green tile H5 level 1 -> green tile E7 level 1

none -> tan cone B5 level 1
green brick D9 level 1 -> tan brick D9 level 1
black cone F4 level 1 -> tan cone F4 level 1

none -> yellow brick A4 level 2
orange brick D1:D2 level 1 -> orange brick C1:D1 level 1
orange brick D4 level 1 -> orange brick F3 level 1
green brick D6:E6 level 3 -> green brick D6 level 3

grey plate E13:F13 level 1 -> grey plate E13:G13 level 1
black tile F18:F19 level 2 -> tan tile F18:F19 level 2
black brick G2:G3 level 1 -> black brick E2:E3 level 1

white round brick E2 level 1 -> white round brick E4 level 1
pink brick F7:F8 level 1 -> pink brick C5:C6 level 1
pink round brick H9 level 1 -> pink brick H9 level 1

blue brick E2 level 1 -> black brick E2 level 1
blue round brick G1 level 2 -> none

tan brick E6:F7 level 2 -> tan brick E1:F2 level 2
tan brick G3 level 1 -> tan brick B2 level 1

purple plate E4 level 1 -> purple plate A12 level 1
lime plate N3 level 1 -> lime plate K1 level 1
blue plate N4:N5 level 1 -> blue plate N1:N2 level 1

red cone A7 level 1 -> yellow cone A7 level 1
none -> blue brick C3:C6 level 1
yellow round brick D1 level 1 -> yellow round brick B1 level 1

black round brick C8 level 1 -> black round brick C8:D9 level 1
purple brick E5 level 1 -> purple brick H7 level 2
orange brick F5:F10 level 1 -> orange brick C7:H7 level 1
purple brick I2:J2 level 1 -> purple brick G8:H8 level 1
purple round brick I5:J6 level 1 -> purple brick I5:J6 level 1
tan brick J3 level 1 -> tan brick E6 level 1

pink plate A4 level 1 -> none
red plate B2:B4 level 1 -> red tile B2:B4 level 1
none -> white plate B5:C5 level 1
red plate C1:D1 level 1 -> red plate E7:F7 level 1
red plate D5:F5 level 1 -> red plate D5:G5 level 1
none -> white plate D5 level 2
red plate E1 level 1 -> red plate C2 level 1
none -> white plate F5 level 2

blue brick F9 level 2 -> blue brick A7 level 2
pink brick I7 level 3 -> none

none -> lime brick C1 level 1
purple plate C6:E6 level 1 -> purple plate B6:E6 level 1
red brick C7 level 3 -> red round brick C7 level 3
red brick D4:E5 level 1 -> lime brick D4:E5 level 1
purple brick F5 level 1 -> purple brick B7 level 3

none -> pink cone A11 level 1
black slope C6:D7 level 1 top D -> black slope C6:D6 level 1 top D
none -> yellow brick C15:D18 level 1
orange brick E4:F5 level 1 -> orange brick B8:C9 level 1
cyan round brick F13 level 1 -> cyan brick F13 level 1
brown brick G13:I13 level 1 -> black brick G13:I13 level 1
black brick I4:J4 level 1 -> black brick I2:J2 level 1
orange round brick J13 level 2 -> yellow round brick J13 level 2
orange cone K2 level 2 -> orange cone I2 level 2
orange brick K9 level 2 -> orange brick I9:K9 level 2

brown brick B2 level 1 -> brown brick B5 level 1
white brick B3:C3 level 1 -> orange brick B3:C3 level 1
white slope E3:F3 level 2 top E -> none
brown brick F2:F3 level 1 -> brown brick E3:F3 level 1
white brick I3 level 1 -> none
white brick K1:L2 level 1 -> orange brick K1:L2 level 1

⁂

[What is being asked]: An answer is complete only when it holds every line above containing the string "orange".

[Result for this task]:
orange brick D1:D2 level 1 -> orange brick C1:D1 level 1
orange brick D4 level 1 -> orange brick F3 level 1
orange brick F5:F10 level 1 -> orange brick C7:H7 level 1
orange brick E4:F5 level 1 -> orange brick B8:C9 level 1
orange round brick J13 level 2 -> yellow round brick J13 level 2
orange cone K2 level 2 -> orange cone I2 level 2
orange brick K9 level 2 -> orange brick I9:K9 level 2
white brick B3:C3 level 1 -> orange brick B3:C3 level 1
white brick K1:L2 level 1 -> orange brick K1:L2 level 1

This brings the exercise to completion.